[Opening Provided records section]

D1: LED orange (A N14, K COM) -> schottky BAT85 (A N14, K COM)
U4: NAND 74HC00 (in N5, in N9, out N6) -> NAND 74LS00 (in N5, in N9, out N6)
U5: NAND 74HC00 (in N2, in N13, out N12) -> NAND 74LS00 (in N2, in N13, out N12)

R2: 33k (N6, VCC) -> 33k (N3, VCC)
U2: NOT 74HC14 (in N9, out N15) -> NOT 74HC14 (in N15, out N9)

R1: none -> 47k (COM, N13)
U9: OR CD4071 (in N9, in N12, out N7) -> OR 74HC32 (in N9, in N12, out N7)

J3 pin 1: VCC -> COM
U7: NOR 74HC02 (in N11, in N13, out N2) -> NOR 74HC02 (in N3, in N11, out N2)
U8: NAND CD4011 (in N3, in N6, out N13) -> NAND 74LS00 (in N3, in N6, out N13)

[Closing Provided records section]

Exercise brief =
Which lines of the material contain "NAND"? List them.

Answer to the exercise =
U4: NAND 74HC00 (in N5, in N9, out N6) -> NAND 74LS00 (in N5, in N9, out N6)
U5: NAND 74HC00 (in N2, in N13, out N12) -> NAND 74LS00 (in N2, in N13, out N12)
U8: NAND CD4011 (in N3, in N6, out N13) -> NAND 74LS00 (in N3, in N6, out N13)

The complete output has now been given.